--- START ---

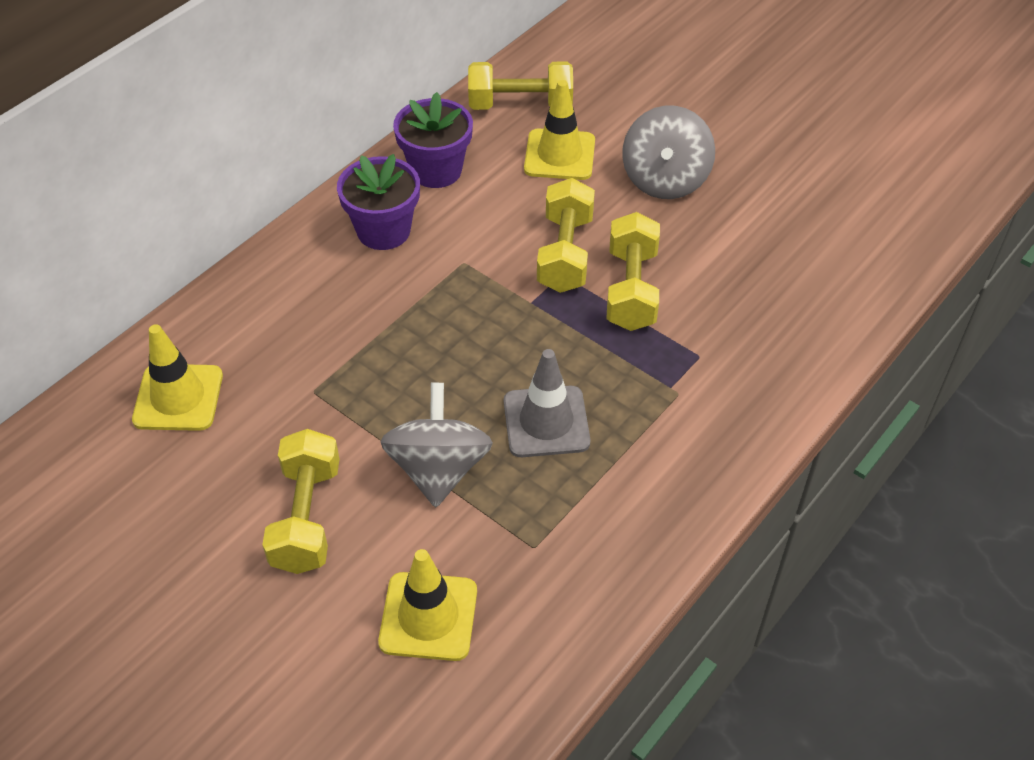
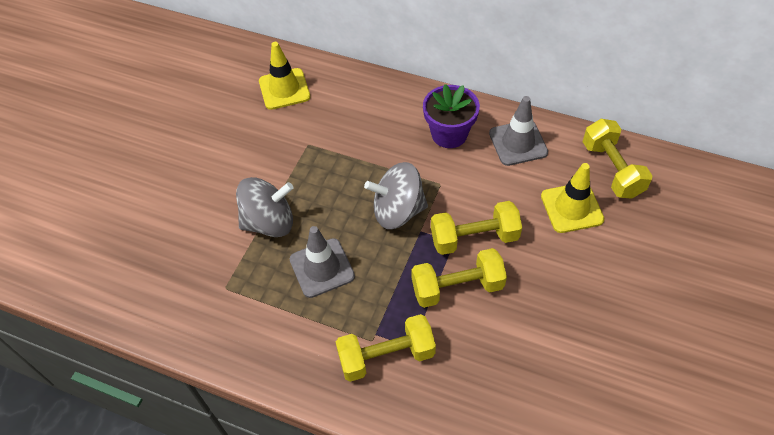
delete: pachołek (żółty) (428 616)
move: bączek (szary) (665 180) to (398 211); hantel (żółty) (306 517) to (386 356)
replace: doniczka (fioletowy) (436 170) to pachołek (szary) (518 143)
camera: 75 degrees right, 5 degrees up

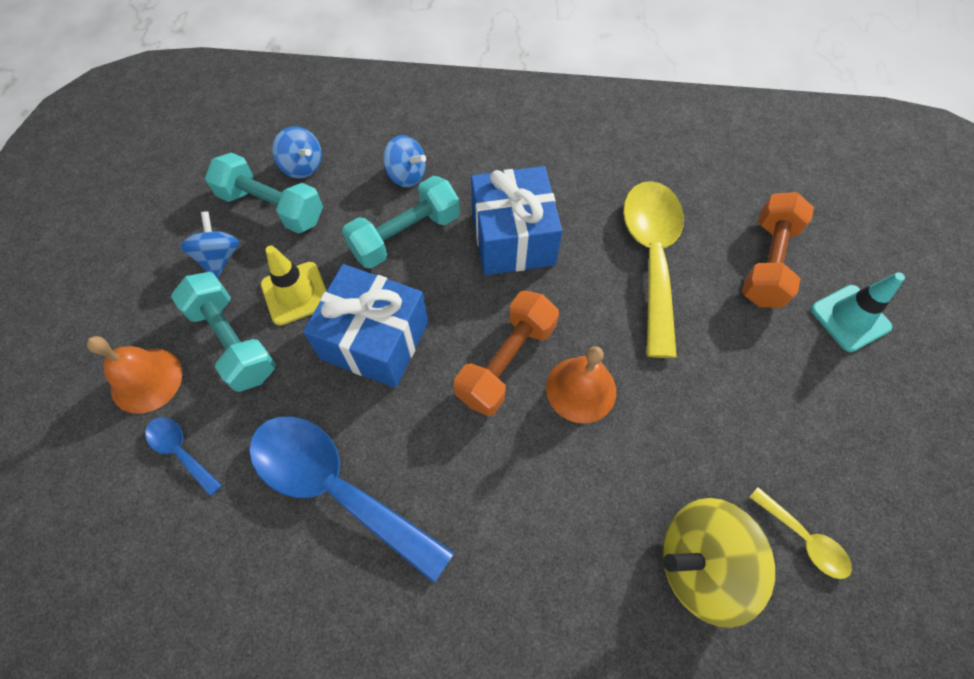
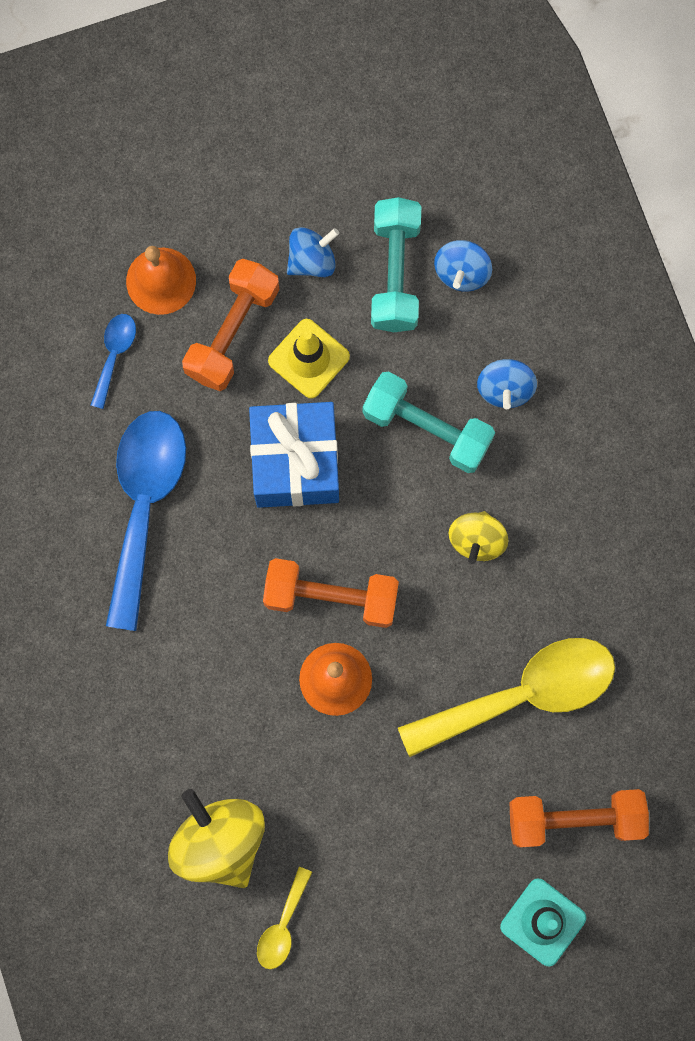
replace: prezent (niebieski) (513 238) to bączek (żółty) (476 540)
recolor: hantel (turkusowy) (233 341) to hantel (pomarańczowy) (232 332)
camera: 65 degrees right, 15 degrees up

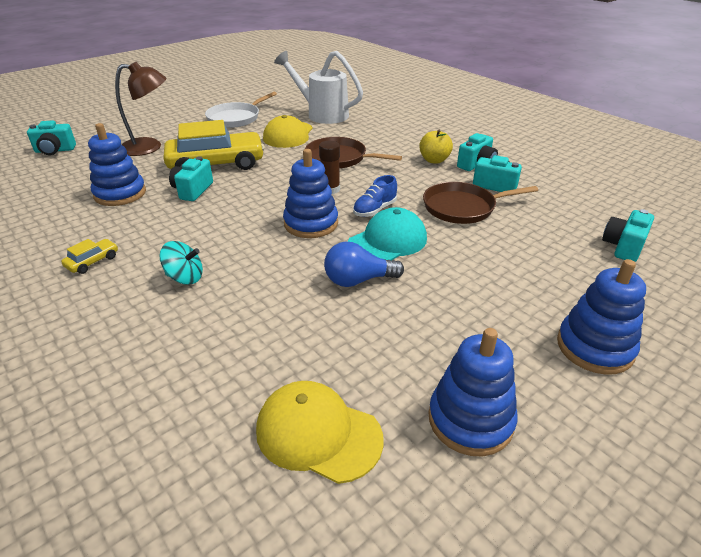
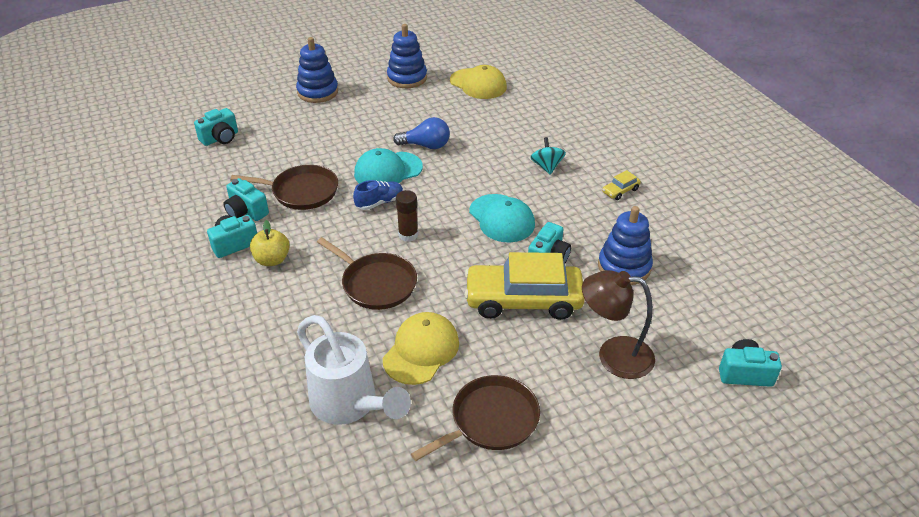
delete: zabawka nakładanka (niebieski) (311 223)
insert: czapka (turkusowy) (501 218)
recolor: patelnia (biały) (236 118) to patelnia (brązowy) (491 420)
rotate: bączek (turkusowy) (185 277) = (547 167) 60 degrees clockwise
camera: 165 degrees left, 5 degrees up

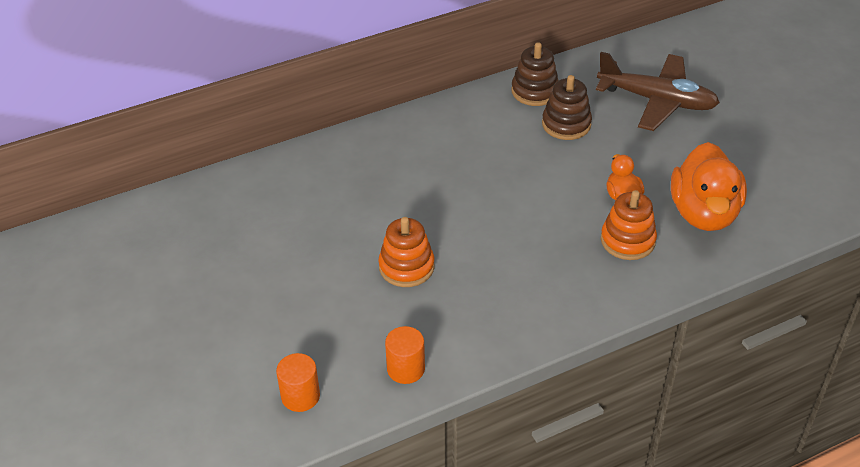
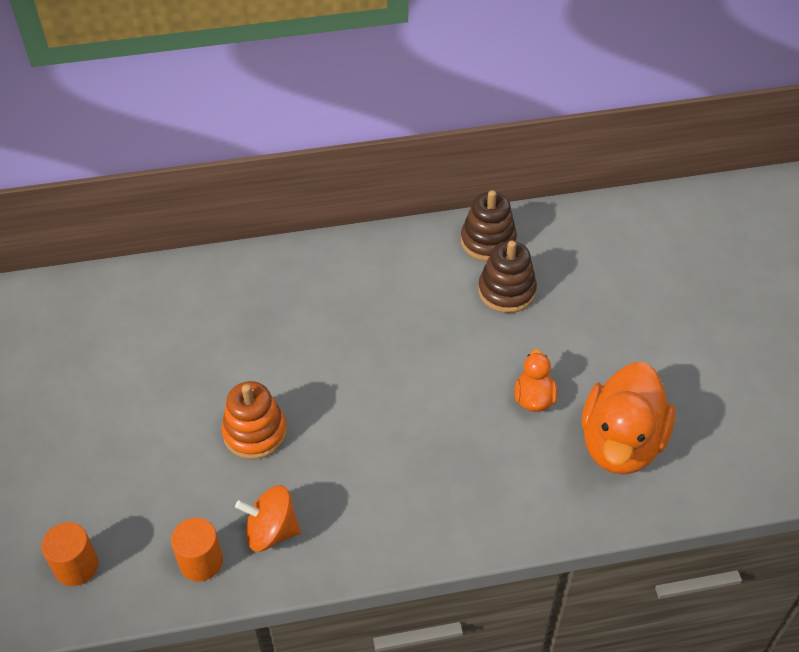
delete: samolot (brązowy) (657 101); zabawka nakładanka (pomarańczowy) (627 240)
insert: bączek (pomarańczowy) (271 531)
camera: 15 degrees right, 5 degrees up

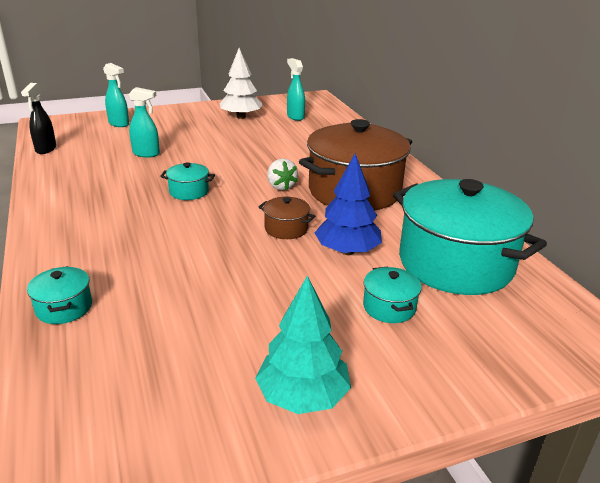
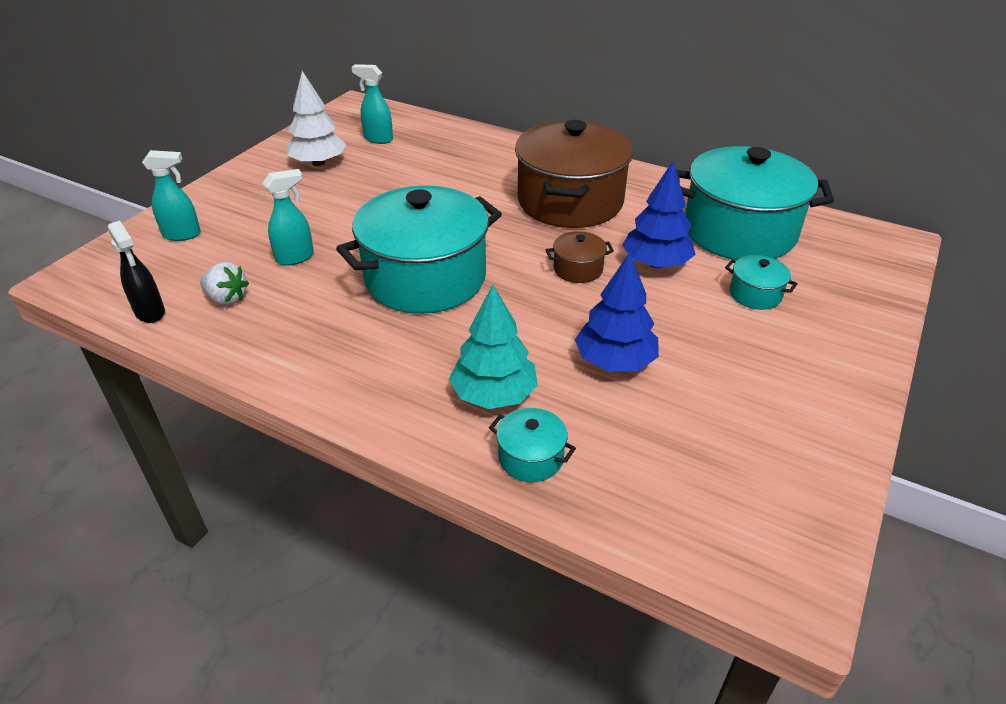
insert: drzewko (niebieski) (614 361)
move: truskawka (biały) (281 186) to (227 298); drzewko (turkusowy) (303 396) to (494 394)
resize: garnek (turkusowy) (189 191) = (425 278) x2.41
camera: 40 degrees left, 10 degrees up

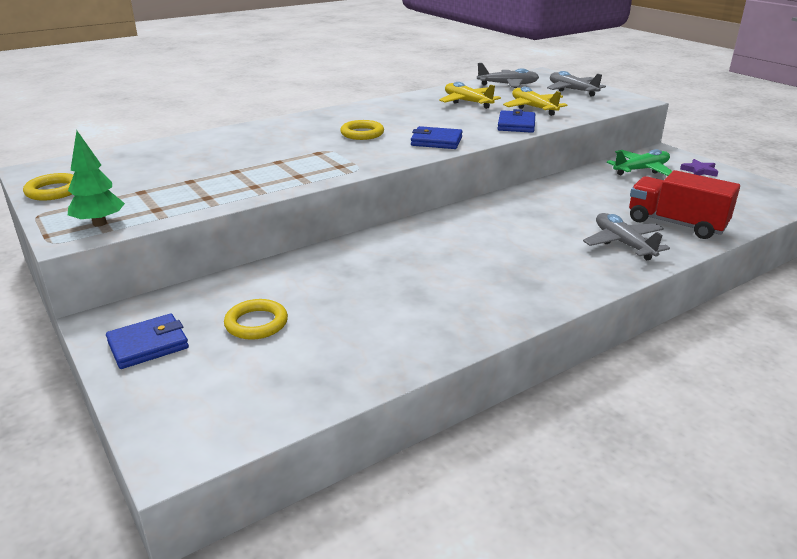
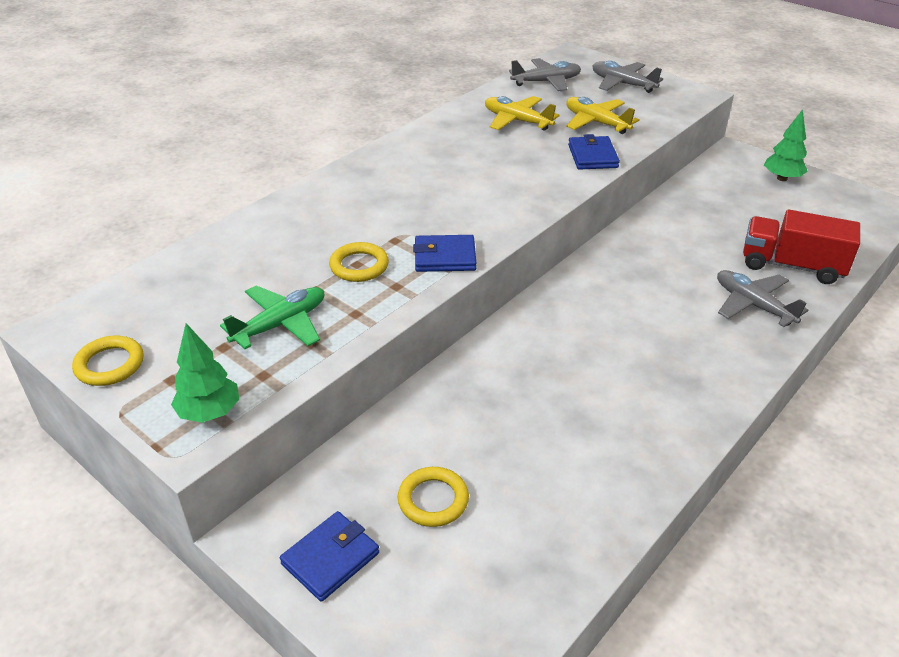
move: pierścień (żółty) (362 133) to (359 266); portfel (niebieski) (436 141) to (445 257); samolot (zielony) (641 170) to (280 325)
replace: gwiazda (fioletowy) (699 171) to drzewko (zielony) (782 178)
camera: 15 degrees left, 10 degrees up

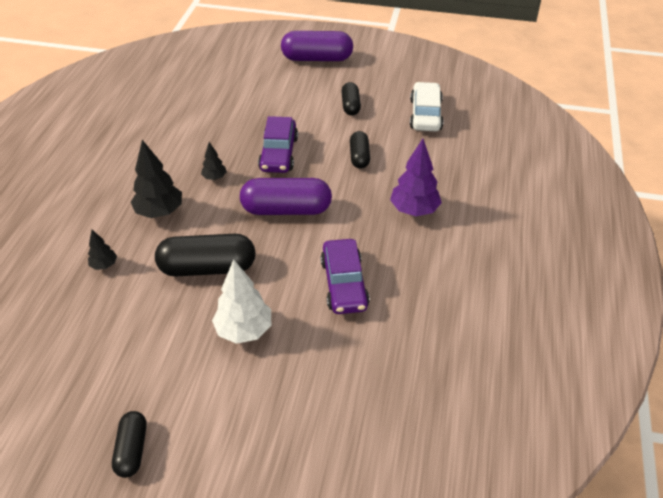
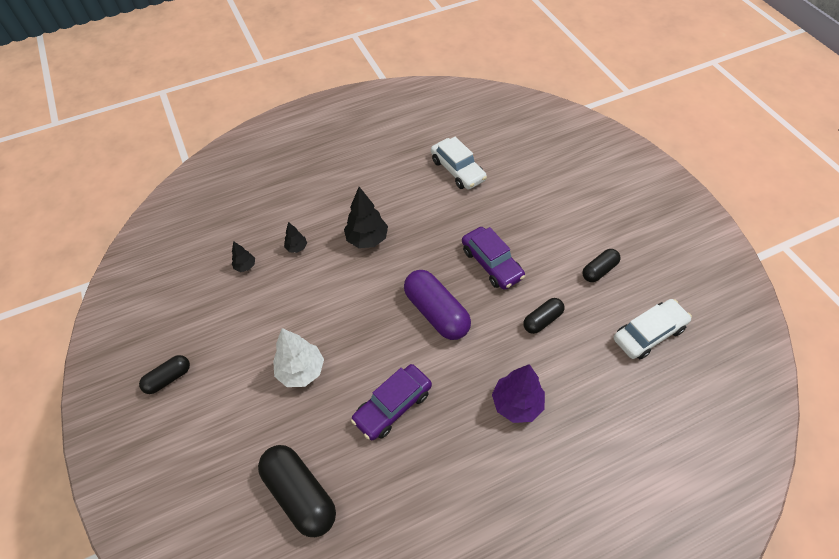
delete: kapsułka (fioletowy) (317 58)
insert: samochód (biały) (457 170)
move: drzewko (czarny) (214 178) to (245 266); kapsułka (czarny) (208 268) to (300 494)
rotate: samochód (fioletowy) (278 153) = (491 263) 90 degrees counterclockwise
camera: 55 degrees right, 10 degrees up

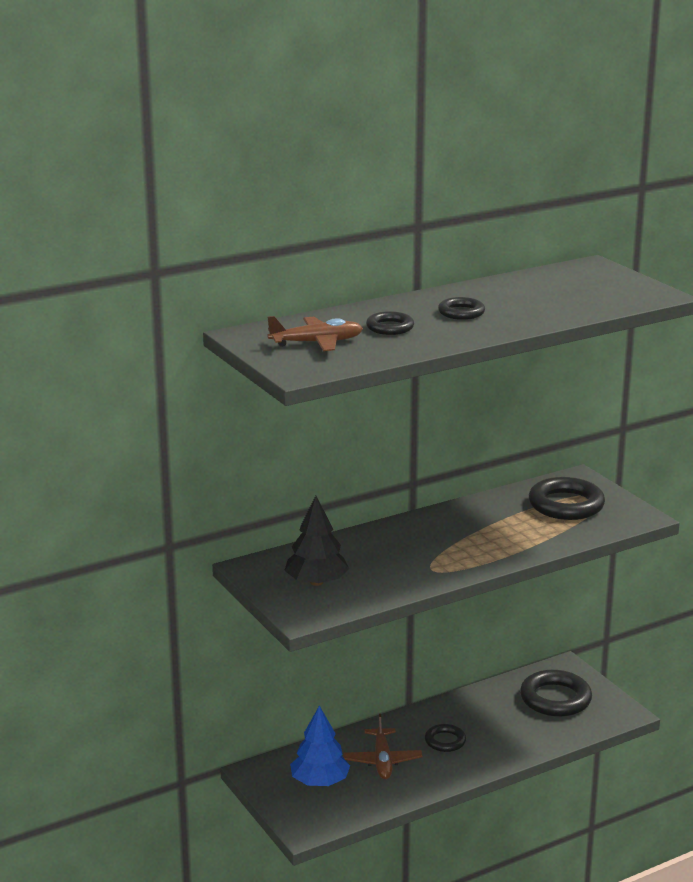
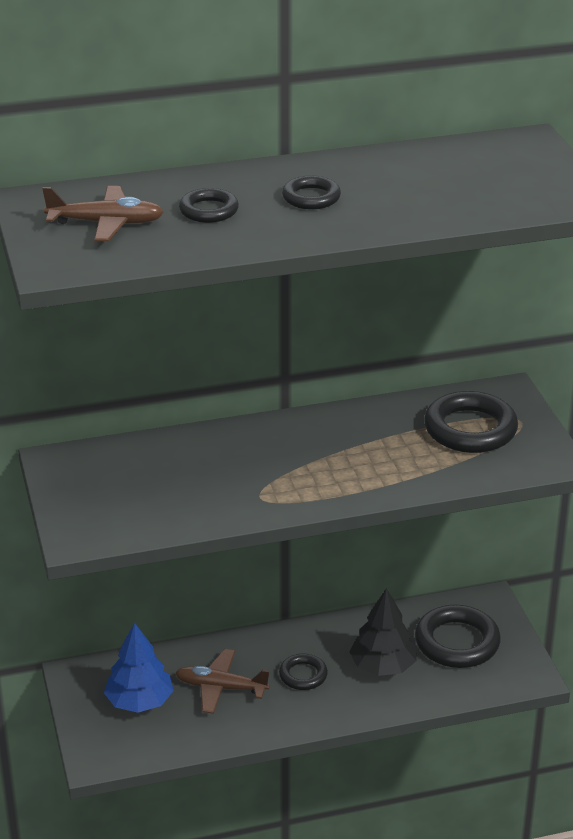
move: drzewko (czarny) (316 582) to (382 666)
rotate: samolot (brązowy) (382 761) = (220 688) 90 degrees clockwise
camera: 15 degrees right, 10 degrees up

--- END ---

Problem — From the material above, output every line exactly as written, dropping any picture.

Your response —
delete: pachołek (żółty) (428 616)
move: bączek (szary) (665 180) to (398 211); hantel (żółty) (306 517) to (386 356)
replace: doniczka (fioletowy) (436 170) to pachołek (szary) (518 143)
camera: 75 degrees right, 5 degrees up

replace: prezent (niebieski) (513 238) to bączek (żółty) (476 540)
recolor: hantel (turkusowy) (233 341) to hantel (pomarańczowy) (232 332)
camera: 65 degrees right, 15 degrees up

delete: zabawka nakładanka (niebieski) (311 223)
insert: czapka (turkusowy) (501 218)
recolor: patelnia (biały) (236 118) to patelnia (brązowy) (491 420)
rotate: bączek (turkusowy) (185 277) = (547 167) 60 degrees clockwise
camera: 165 degrees left, 5 degrees up

delete: samolot (brązowy) (657 101); zabawka nakładanka (pomarańczowy) (627 240)
insert: bączek (pomarańczowy) (271 531)
camera: 15 degrees right, 5 degrees up

insert: drzewko (niebieski) (614 361)
move: truskawka (biały) (281 186) to (227 298); drzewko (turkusowy) (303 396) to (494 394)
resize: garnek (turkusowy) (189 191) = (425 278) x2.41
camera: 40 degrees left, 10 degrees up

move: pierścień (żółty) (362 133) to (359 266); portfel (niebieski) (436 141) to (445 257); samolot (zielony) (641 170) to (280 325)
replace: gwiazda (fioletowy) (699 171) to drzewko (zielony) (782 178)
camera: 15 degrees left, 10 degrees up

delete: kapsułka (fioletowy) (317 58)
insert: samochód (biały) (457 170)
move: drzewko (czarny) (214 178) to (245 266); kapsułka (czarny) (208 268) to (300 494)
rotate: samochód (fioletowy) (278 153) = (491 263) 90 degrees counterclockwise
camera: 55 degrees right, 10 degrees up

move: drzewko (czarny) (316 582) to (382 666)
rotate: samolot (brązowy) (382 761) = (220 688) 90 degrees clockwise
camera: 15 degrees right, 10 degrees up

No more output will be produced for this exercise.